BEGIN Provided data

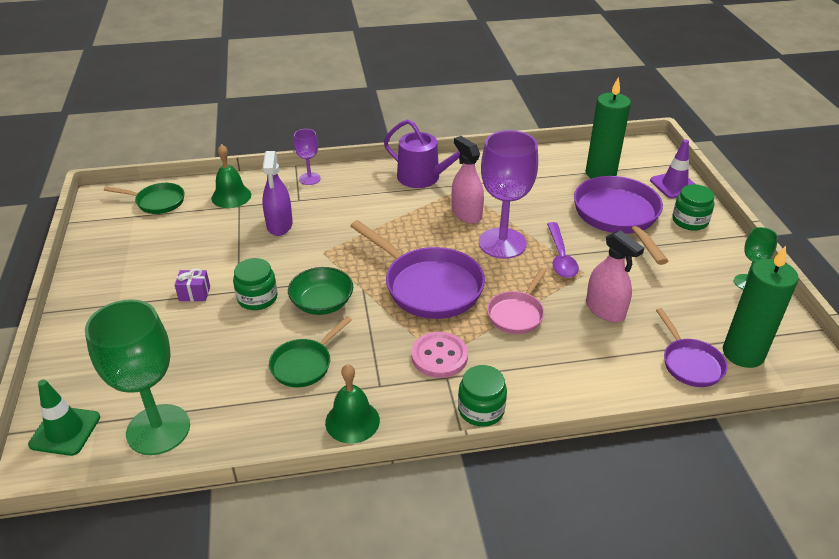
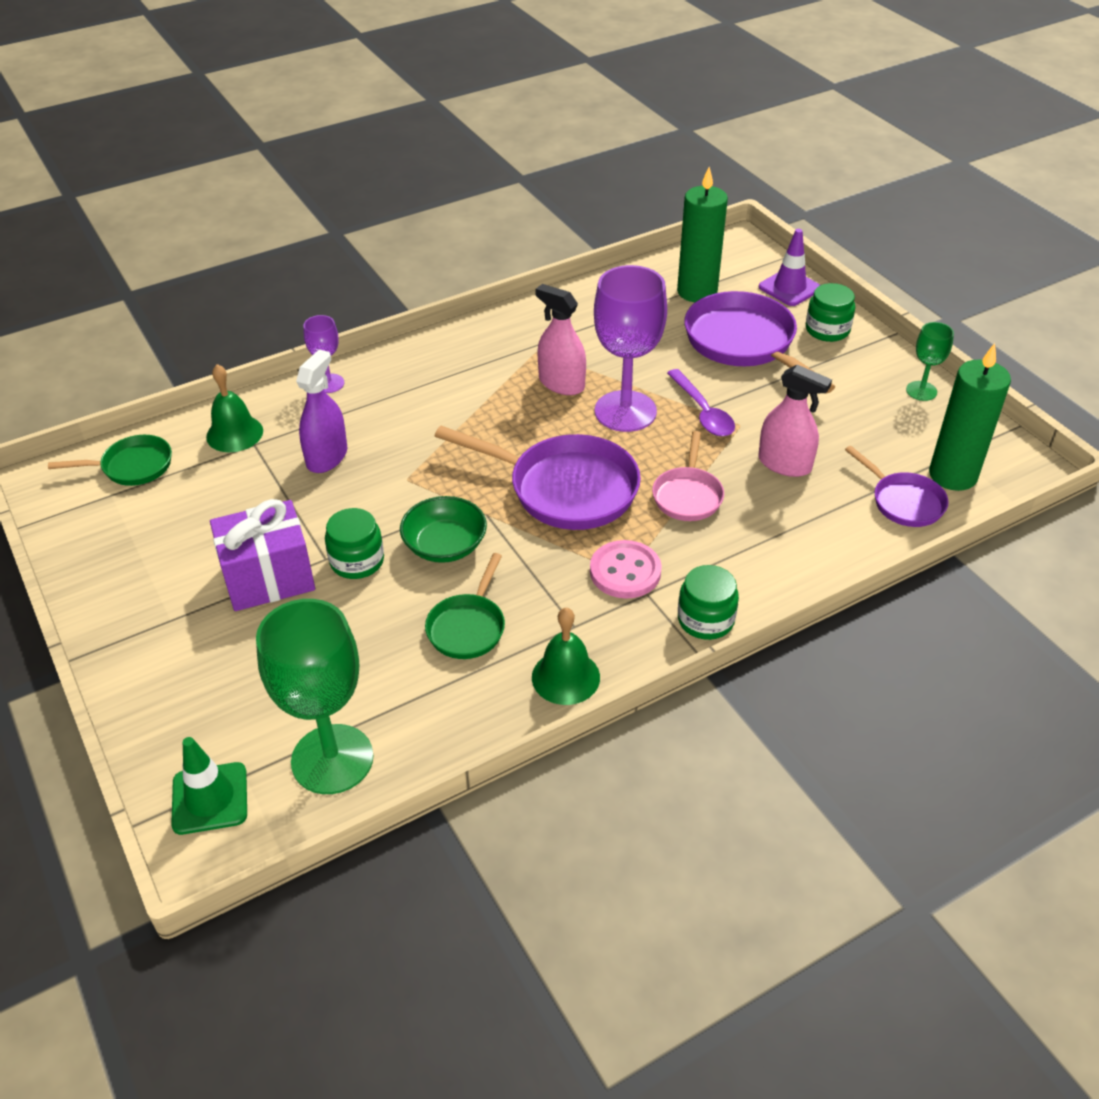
camera: 20 degrees left, 5 degrees up
purple gift [174,268,210,301] -> purple gift [210,499,315,611], size x2.18
purple spray bottle [262,151,293,236] -> purple spray bottle turned 135 degrees counterclockwise [296,349,347,473]
purple watering can [384,119,460,188] -> none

END Provided data

Go through the listing above and write it all out exactly, leaving out any picture.

▸ Result of the exercise:
camera: 20 degrees left, 5 degrees up
purple gift [174,268,210,301] -> purple gift [210,499,315,611], size x2.18
purple spray bottle [262,151,293,236] -> purple spray bottle turned 135 degrees counterclockwise [296,349,347,473]
purple watering can [384,119,460,188] -> none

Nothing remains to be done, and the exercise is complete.